THE PROBLEM »
Starting at the top of the entries, restate word for word each line up to and including the one with "camera: 30 degrees right, 15 degrees down".

Stored data entries »
*-*-*

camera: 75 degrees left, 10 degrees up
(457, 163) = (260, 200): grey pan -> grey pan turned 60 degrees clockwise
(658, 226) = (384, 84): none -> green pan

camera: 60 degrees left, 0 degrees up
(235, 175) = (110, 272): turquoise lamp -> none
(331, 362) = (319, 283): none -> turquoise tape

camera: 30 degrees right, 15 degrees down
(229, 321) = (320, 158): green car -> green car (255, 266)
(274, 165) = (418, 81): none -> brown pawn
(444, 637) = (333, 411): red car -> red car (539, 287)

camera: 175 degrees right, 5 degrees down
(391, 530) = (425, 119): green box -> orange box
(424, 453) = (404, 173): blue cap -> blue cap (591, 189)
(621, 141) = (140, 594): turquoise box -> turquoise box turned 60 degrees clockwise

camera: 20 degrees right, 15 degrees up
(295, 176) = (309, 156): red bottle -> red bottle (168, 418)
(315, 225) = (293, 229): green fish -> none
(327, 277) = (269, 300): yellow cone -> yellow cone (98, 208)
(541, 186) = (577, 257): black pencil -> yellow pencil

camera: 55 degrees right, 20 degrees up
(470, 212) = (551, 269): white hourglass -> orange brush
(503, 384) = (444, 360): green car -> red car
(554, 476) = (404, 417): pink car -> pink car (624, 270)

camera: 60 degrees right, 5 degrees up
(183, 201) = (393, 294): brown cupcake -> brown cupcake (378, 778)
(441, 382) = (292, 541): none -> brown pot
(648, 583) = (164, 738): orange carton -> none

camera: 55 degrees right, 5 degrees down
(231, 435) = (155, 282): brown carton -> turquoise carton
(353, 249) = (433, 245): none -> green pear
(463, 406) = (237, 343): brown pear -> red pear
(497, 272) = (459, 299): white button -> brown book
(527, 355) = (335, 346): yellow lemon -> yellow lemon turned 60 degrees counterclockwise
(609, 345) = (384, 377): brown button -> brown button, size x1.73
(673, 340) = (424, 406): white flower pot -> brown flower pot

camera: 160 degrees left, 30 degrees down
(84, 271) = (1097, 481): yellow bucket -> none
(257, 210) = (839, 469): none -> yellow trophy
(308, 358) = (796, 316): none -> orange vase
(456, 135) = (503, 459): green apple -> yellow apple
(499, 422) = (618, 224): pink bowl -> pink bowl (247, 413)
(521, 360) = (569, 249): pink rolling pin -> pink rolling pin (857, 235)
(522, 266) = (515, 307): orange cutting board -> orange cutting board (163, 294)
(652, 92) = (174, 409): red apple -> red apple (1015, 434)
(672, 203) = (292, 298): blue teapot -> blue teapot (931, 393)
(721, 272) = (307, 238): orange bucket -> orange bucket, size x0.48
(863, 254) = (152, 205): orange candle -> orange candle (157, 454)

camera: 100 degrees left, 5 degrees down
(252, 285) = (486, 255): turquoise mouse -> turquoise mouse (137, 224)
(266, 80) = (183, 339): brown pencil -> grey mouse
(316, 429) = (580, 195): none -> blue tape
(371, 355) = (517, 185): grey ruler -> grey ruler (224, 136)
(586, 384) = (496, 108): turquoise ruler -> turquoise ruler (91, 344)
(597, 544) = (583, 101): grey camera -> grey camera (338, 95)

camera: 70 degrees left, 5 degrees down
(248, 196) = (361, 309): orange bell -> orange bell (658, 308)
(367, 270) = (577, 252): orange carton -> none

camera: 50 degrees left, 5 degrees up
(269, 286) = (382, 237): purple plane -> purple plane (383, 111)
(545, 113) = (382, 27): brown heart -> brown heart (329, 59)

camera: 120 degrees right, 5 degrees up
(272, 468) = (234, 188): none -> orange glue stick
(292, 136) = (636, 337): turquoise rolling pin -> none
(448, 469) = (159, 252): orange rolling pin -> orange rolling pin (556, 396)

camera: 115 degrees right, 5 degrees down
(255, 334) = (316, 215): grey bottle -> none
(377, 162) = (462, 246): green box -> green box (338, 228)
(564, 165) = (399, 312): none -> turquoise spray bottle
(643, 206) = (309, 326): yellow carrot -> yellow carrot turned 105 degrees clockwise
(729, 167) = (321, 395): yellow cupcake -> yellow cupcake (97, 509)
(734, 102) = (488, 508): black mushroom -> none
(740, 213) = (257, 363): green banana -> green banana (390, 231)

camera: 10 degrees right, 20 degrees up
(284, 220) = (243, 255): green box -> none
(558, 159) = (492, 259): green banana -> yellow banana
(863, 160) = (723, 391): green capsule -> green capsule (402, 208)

*-*-*

ANSWER »
camera: 75 degrees left, 10 degrees up
(457, 163) = (260, 200): grey pan -> grey pan turned 60 degrees clockwise
(658, 226) = (384, 84): none -> green pan

camera: 60 degrees left, 0 degrees up
(235, 175) = (110, 272): turquoise lamp -> none
(331, 362) = (319, 283): none -> turquoise tape

camera: 30 degrees right, 15 degrees down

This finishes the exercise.